*What to do*:
Reproduce exactly the line with "OLED3 pin GND: 3V3 -> GND" and all the lines beneath it, stopping only at the end of the material.

*Records for processing*:

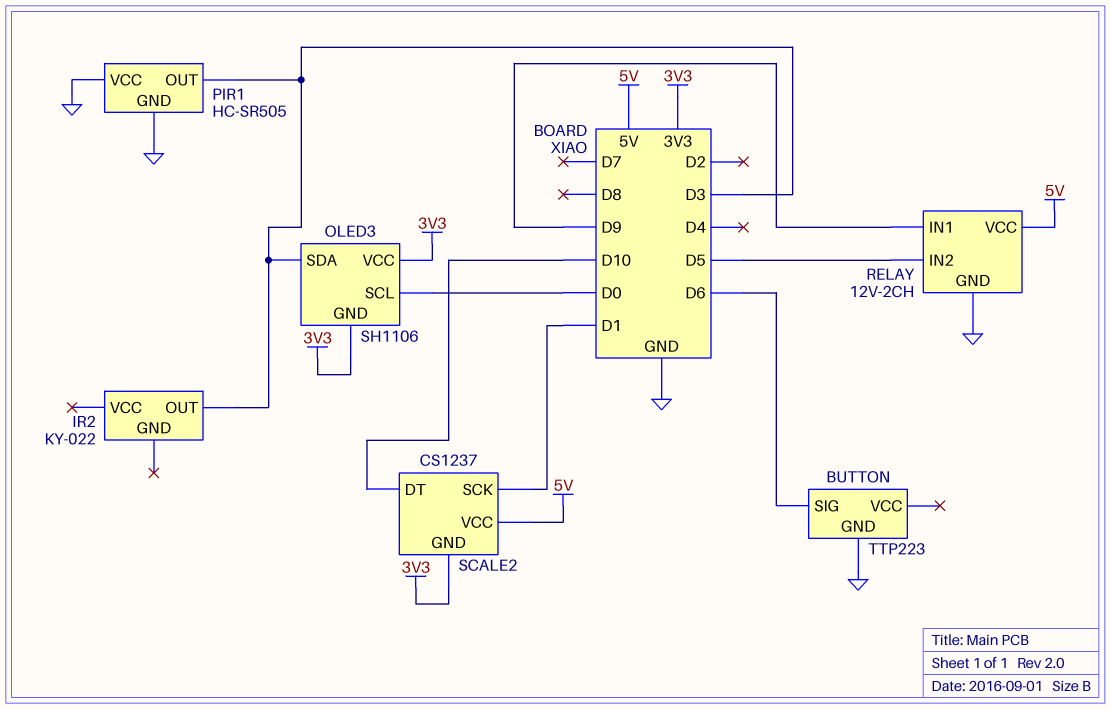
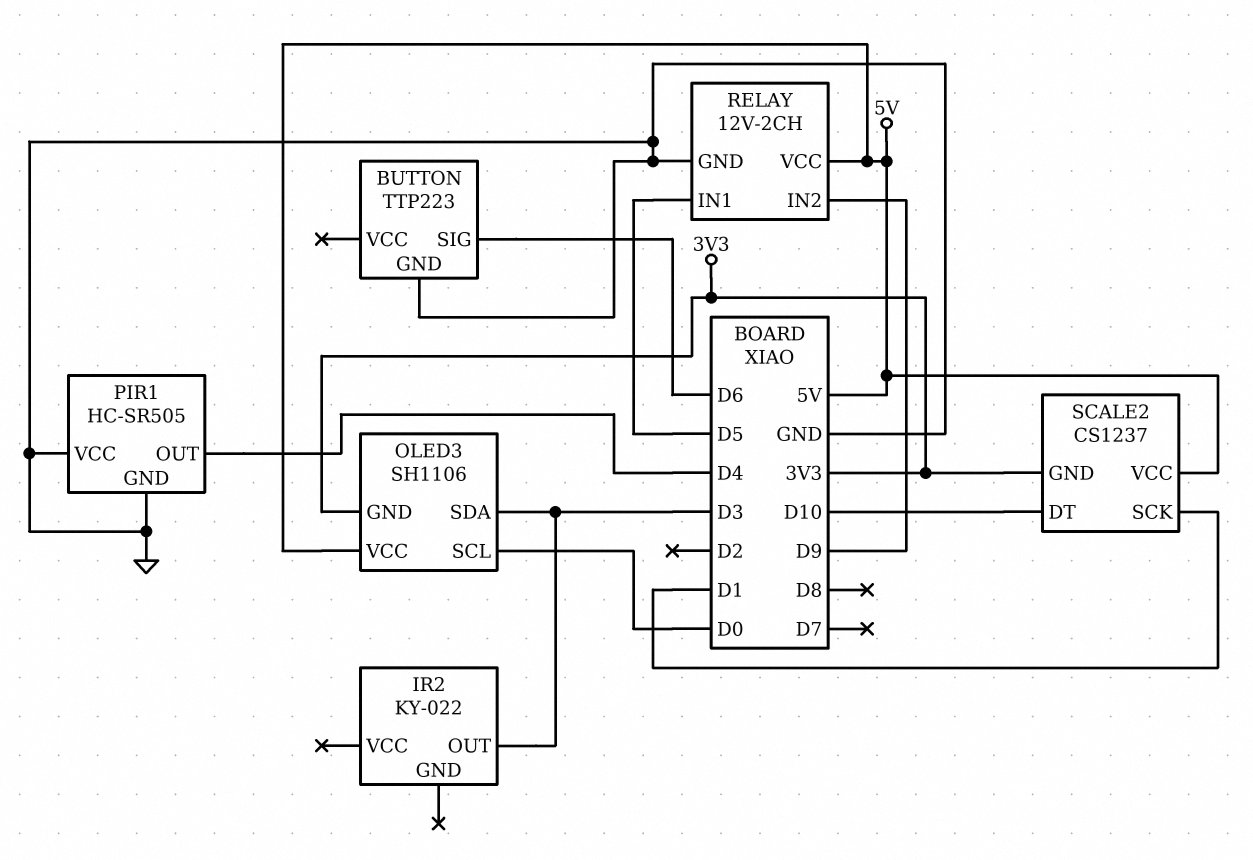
OLED3 pin VCC: 3V3 -> 5V
PIR1 pin OUT: D3 -> D4
RELAY pin IN1: D9 -> D5
RELAY pin IN2: D5 -> D9

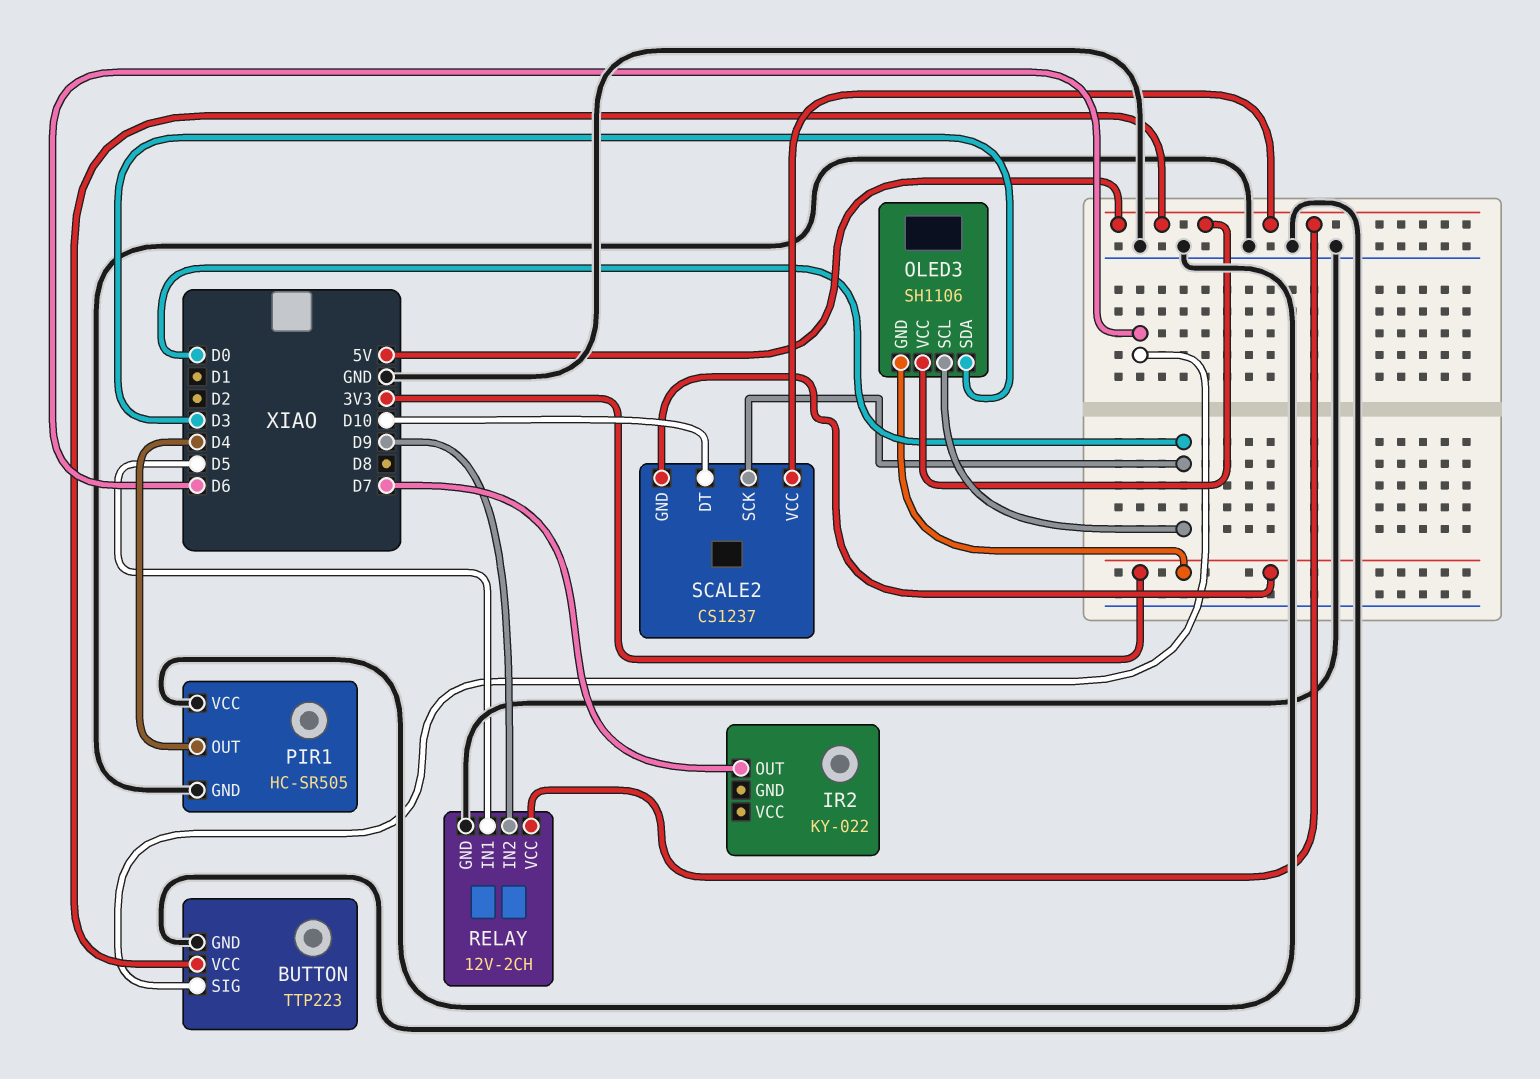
BUTTON pin VCC: none -> 5V
IR2 pin OUT: D3 -> D7
SCALE2 pin SCK: D1 -> D0

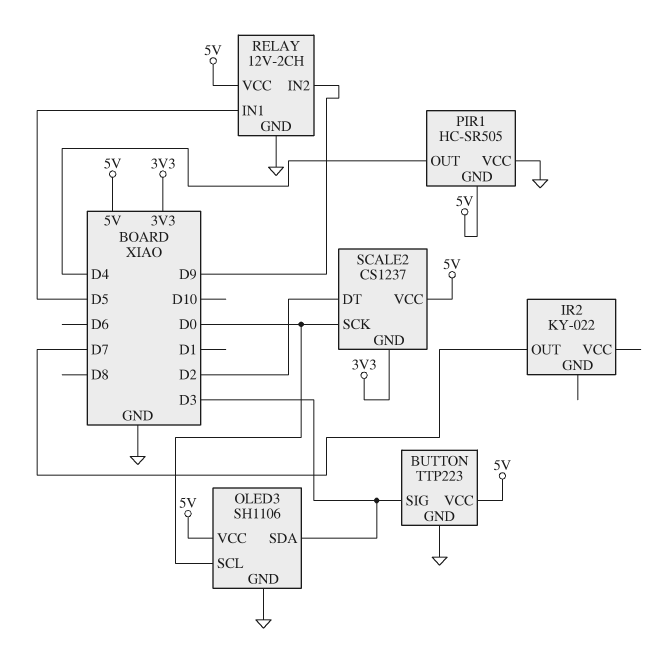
BUTTON pin SIG: D6 -> D3
OLED3 pin GND: 3V3 -> GND
PIR1 pin GND: GND -> 5V
SCALE2 pin DT: D10 -> D2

*Answer to the exercise*:
OLED3 pin GND: 3V3 -> GND
PIR1 pin GND: GND -> 5V
SCALE2 pin DT: D10 -> D2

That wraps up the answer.